*** Opening DATA SUPPLIED ***

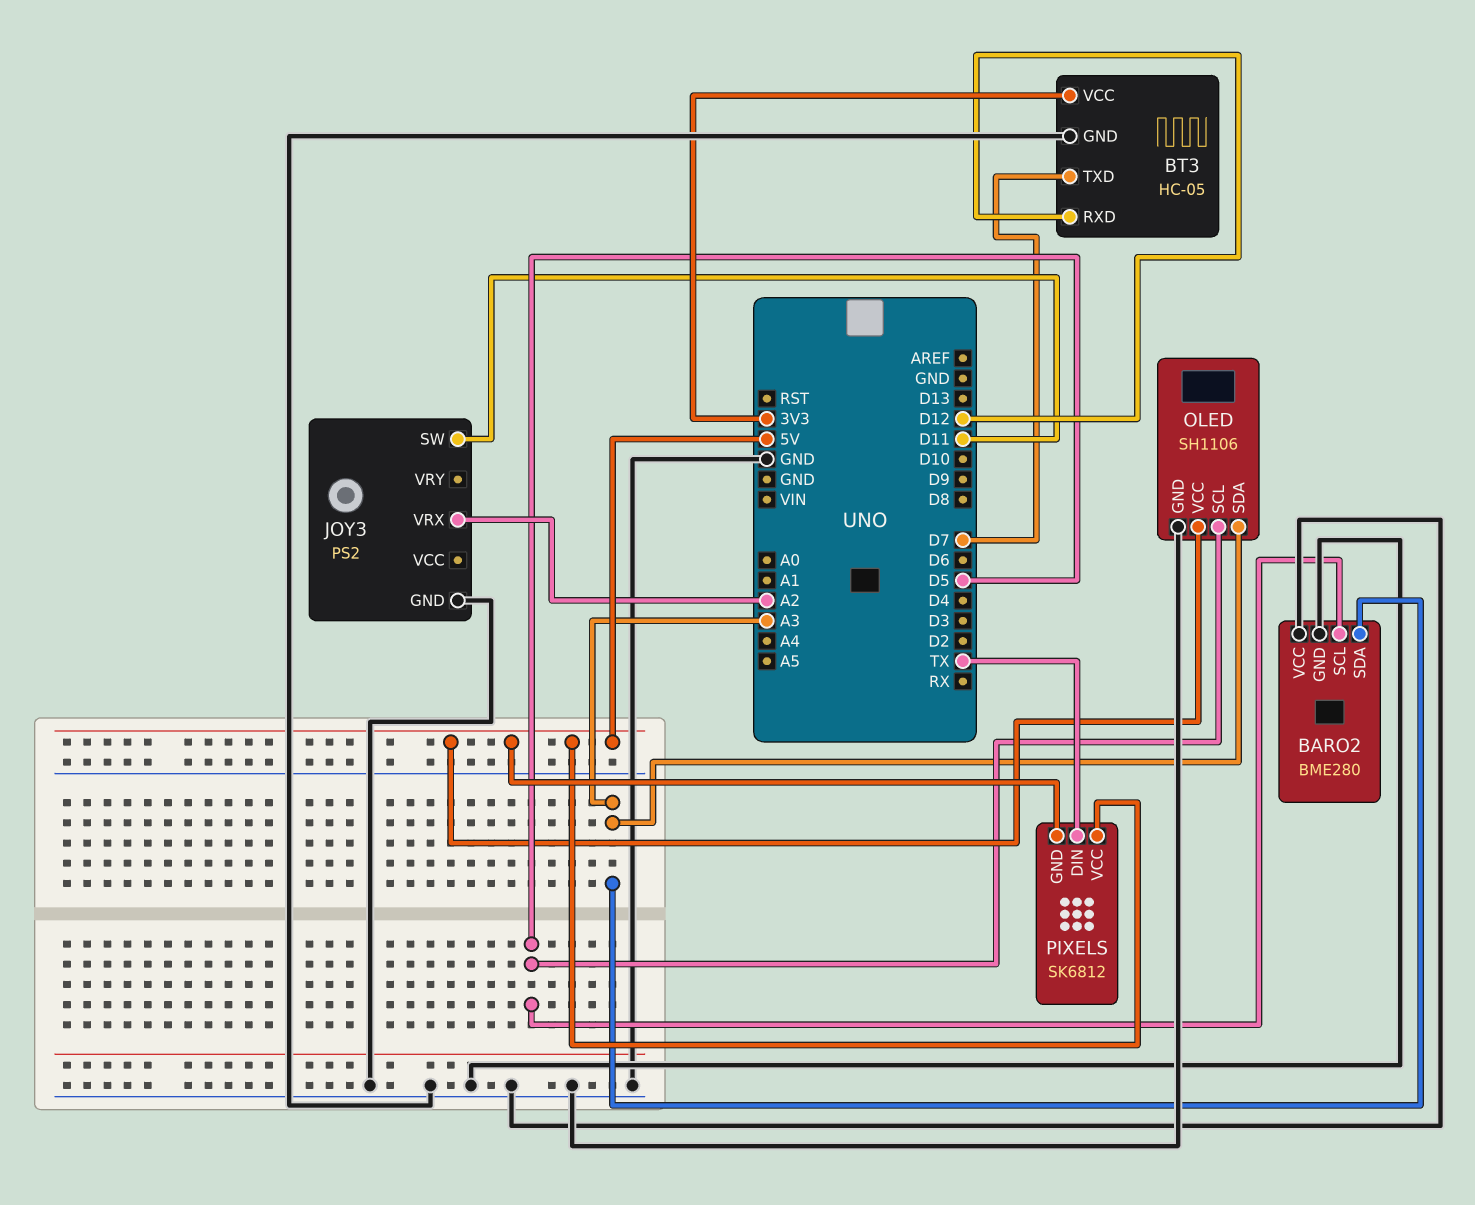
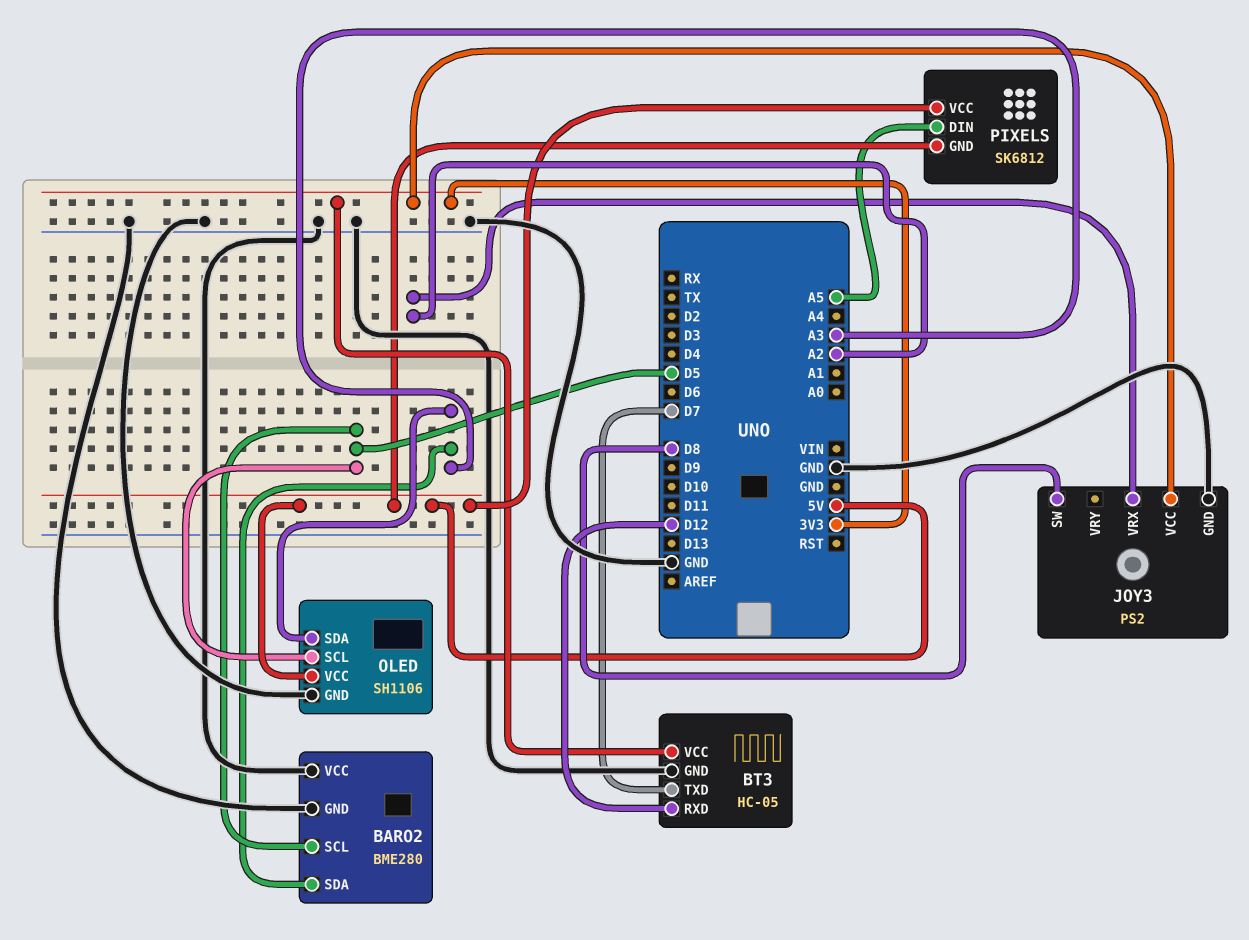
JOY3 pin SW: D11 -> D8
JOY3 pin VCC: none -> 3V3
PIXELS pin DIN: TX -> A5

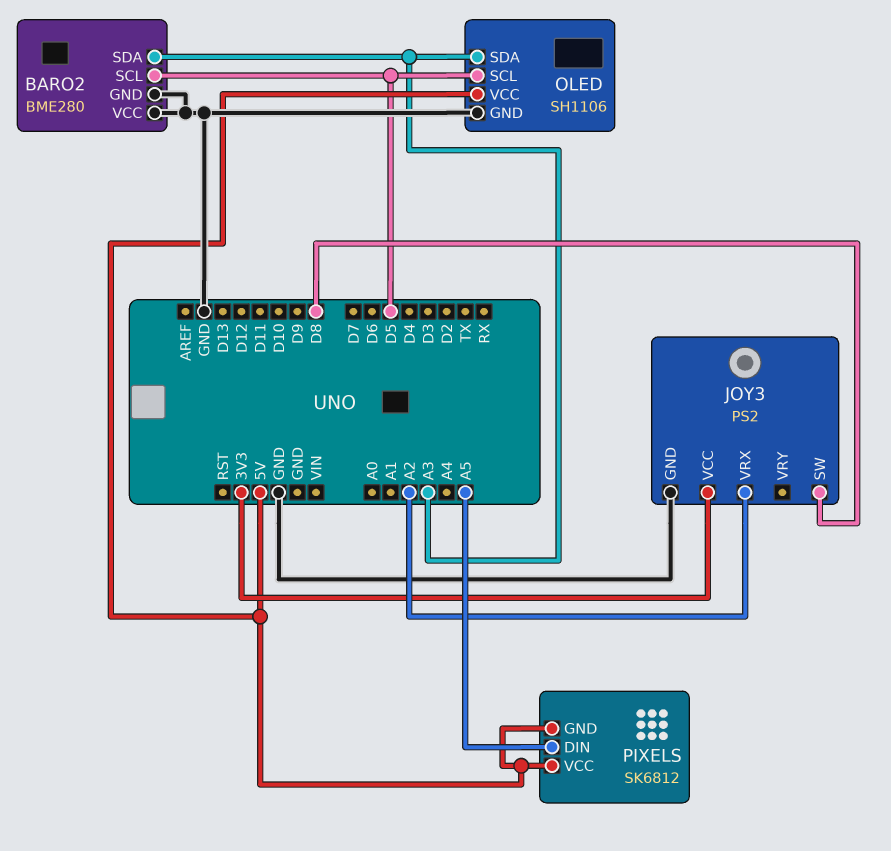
BT3: HC-05 -> none
BT3 pin GND: GND -> none
BT3 pin RXD: D12 -> none
BT3 pin TXD: D7 -> none
BT3 pin VCC: 3V3 -> none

*** Closing DATA SUPPLIED ***

→ TASK PROMPT:
Search the data above for the string "none" and return every line that has it.

→ RESPONSE BELOW:
JOY3 pin VCC: none -> 3V3
BT3: HC-05 -> none
BT3 pin GND: GND -> none
BT3 pin RXD: D12 -> none
BT3 pin TXD: D7 -> none
BT3 pin VCC: 3V3 -> none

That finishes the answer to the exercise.